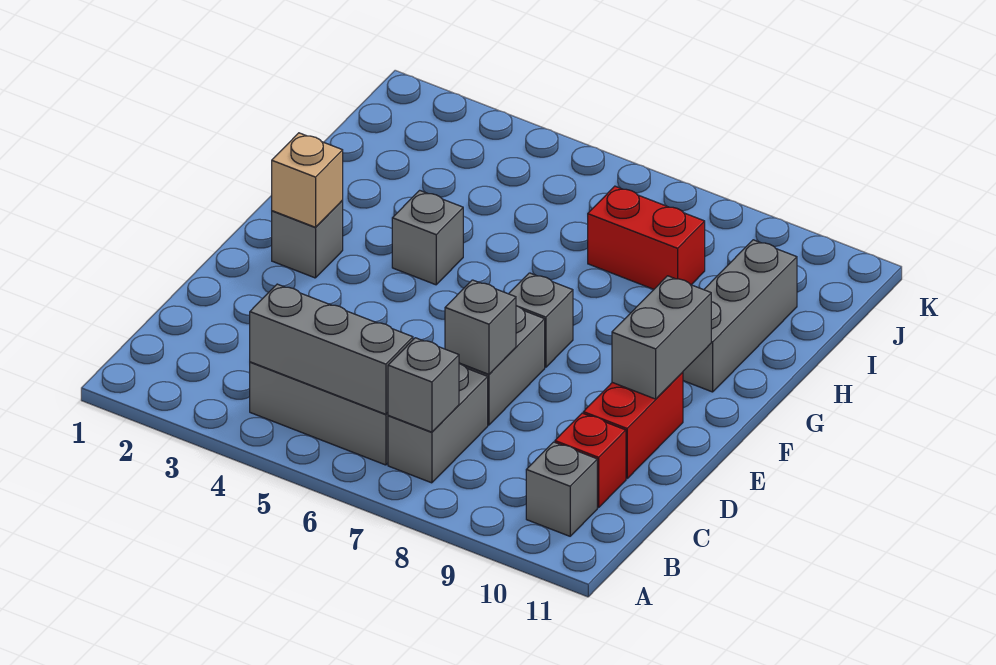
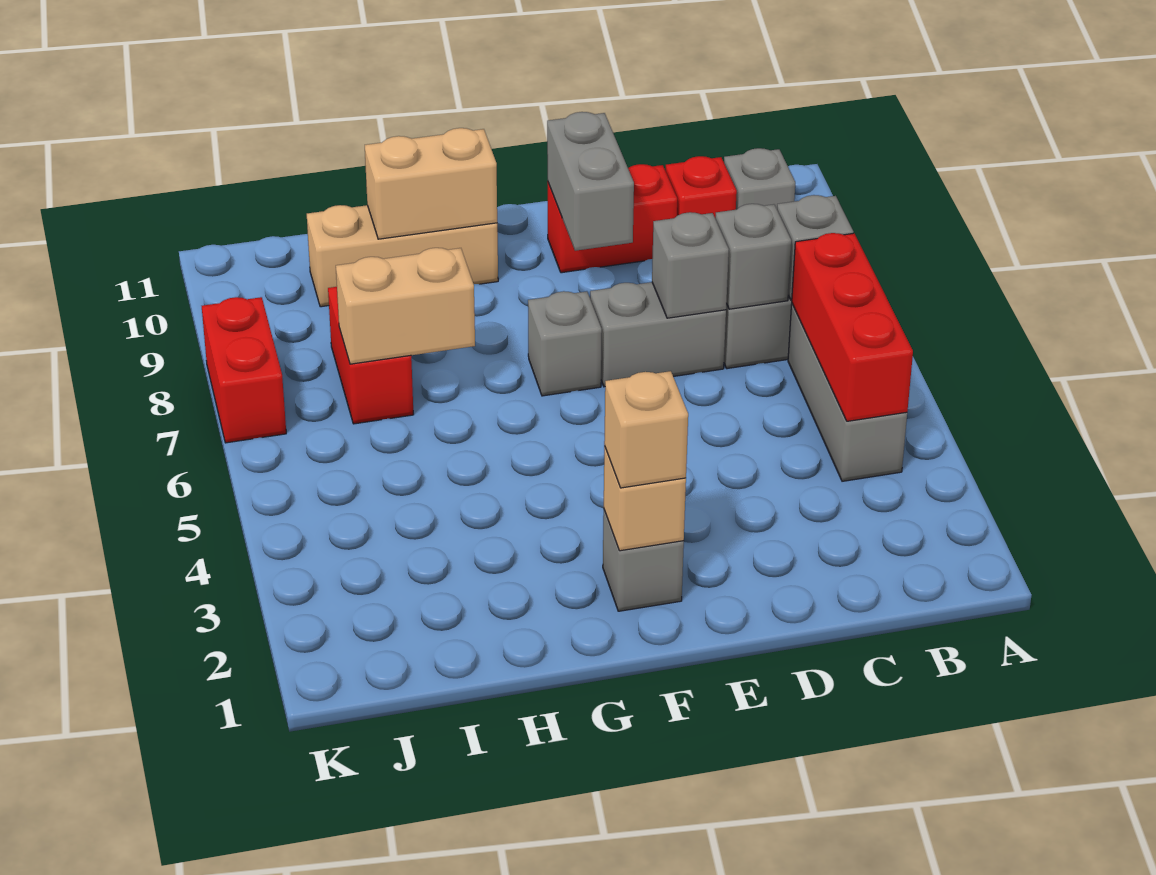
grey brick B4:B6 level 2 -> red brick B4:B6 level 2
grey brick E10:F10 level 2 -> grey brick E9:E10 level 2
none -> tan brick F2 level 3
grey brick G4 level 1 -> grey brick C7 level 2
grey brick G10:I10 level 1 -> tan brick G10:I10 level 1
none -> tan brick G10:H10 level 2
none -> tan brick H7:I7 level 2
none -> red brick K7:K8 level 1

=-=-=

— EXERCISE —
The preceding entries are to be written out again exactly, with the pictures removed.

— EXERCISE SOLUTION —
grey brick B4:B6 level 2 -> red brick B4:B6 level 2
grey brick E10:F10 level 2 -> grey brick E9:E10 level 2
none -> tan brick F2 level 3
grey brick G4 level 1 -> grey brick C7 level 2
grey brick G10:I10 level 1 -> tan brick G10:I10 level 1
none -> tan brick G10:H10 level 2
none -> tan brick H7:I7 level 2
none -> red brick K7:K8 level 1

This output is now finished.